#### PROMPT:
Repeat verbatim only the lines from the opening of the material below through the one that contains "R20: 160 (GND, N4) -> 680k (GND, N4)".

#### DATA:
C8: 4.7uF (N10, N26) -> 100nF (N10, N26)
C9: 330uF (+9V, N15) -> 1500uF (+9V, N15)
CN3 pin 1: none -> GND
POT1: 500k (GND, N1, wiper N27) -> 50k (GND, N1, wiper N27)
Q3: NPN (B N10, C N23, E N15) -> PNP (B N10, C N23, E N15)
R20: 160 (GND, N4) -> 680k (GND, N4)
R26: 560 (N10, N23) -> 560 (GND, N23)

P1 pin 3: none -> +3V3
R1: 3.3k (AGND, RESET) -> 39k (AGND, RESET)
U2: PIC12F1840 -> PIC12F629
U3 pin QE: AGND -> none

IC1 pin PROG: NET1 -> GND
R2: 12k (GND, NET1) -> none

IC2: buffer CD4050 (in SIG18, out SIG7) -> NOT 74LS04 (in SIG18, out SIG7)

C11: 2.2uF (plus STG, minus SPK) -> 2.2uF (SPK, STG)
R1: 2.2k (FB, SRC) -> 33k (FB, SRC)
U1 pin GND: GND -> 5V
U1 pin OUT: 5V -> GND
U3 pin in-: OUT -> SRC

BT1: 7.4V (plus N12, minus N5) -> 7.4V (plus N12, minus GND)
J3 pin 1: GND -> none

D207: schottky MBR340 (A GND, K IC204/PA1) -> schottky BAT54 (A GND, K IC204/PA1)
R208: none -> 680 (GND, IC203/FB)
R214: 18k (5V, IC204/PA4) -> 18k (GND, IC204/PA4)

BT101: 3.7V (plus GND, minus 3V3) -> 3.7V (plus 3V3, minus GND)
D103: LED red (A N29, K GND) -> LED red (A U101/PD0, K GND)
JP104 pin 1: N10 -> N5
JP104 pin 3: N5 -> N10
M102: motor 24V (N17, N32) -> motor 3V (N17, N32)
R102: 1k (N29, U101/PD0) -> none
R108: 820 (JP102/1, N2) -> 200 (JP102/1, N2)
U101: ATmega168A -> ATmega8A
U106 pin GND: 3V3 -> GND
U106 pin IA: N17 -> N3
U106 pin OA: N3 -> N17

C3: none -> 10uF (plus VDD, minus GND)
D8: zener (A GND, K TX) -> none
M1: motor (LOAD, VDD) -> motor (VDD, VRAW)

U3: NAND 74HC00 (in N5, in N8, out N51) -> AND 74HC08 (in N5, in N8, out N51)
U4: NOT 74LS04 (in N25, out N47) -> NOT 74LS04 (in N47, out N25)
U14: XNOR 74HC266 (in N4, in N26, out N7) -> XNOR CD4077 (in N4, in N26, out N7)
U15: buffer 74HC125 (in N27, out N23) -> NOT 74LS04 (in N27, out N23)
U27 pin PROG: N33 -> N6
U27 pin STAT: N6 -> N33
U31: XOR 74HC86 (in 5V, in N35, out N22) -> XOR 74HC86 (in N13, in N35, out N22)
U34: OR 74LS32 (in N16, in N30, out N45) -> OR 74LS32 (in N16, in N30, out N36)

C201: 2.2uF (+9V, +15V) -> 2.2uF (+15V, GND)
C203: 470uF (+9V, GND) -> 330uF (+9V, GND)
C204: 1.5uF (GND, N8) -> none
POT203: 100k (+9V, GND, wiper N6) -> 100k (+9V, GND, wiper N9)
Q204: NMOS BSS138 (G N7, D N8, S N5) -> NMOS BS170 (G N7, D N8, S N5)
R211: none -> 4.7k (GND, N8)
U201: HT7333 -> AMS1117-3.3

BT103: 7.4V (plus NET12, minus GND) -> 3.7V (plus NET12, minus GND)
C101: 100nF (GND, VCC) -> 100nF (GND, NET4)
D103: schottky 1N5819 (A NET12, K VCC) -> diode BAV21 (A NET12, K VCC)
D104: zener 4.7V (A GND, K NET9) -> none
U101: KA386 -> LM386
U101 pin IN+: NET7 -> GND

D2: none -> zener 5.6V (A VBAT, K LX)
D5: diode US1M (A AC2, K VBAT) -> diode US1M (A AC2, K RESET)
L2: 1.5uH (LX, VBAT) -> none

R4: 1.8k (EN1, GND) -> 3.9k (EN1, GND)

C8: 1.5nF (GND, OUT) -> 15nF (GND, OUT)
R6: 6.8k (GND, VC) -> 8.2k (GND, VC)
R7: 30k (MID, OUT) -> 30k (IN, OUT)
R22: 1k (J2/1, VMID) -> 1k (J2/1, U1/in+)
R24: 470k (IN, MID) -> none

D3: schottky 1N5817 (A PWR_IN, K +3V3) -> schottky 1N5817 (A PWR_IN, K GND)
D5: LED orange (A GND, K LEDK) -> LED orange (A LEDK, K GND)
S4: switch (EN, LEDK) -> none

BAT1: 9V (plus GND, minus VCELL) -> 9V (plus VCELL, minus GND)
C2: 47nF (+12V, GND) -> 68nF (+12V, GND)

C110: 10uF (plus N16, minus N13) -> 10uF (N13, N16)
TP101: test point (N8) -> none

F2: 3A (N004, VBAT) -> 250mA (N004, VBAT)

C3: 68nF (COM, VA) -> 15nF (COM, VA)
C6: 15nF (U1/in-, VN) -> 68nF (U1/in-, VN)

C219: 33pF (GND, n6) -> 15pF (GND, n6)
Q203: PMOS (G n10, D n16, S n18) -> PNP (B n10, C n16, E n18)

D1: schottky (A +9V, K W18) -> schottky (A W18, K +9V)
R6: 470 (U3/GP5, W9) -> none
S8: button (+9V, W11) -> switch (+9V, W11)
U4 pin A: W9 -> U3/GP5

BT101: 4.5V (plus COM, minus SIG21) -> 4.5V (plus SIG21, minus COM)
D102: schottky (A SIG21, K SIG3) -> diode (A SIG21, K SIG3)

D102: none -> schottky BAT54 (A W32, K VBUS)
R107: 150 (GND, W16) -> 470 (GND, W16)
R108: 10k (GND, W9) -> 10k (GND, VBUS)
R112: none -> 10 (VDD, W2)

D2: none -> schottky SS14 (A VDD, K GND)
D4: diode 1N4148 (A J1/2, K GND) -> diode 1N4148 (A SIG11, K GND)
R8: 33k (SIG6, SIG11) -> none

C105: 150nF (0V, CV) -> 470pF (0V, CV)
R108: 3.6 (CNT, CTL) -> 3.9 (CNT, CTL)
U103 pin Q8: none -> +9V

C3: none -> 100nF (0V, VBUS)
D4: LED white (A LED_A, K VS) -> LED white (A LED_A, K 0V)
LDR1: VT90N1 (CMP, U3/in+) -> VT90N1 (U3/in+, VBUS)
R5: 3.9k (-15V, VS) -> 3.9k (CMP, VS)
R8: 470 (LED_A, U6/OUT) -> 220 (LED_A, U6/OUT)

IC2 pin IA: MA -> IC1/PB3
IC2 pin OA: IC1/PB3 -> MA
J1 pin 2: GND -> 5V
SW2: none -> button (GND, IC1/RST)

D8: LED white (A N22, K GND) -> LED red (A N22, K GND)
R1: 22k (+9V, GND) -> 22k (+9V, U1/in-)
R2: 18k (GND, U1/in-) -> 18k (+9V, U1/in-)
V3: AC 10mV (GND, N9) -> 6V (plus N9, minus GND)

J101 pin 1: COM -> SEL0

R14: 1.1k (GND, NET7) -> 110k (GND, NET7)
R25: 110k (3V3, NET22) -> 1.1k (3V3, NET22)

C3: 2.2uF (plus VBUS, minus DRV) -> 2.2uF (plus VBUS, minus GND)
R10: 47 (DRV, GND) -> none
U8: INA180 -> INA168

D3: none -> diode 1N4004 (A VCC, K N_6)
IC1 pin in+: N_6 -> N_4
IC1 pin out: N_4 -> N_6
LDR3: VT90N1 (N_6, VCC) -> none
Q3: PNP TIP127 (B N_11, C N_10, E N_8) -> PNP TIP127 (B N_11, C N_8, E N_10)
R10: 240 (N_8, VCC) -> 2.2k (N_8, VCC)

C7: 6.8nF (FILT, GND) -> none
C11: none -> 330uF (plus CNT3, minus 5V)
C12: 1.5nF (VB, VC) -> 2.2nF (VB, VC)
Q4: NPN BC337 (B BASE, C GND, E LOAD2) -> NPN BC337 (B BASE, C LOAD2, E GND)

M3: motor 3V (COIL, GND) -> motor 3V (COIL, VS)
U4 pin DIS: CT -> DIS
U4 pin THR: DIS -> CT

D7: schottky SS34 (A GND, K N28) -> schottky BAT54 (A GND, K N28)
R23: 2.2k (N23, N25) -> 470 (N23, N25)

#### TASK RESULT:
C8: 4.7uF (N10, N26) -> 100nF (N10, N26)
C9: 330uF (+9V, N15) -> 1500uF (+9V, N15)
CN3 pin 1: none -> GND
POT1: 500k (GND, N1, wiper N27) -> 50k (GND, N1, wiper N27)
Q3: NPN (B N10, C N23, E N15) -> PNP (B N10, C N23, E N15)
R20: 160 (GND, N4) -> 680k (GND, N4)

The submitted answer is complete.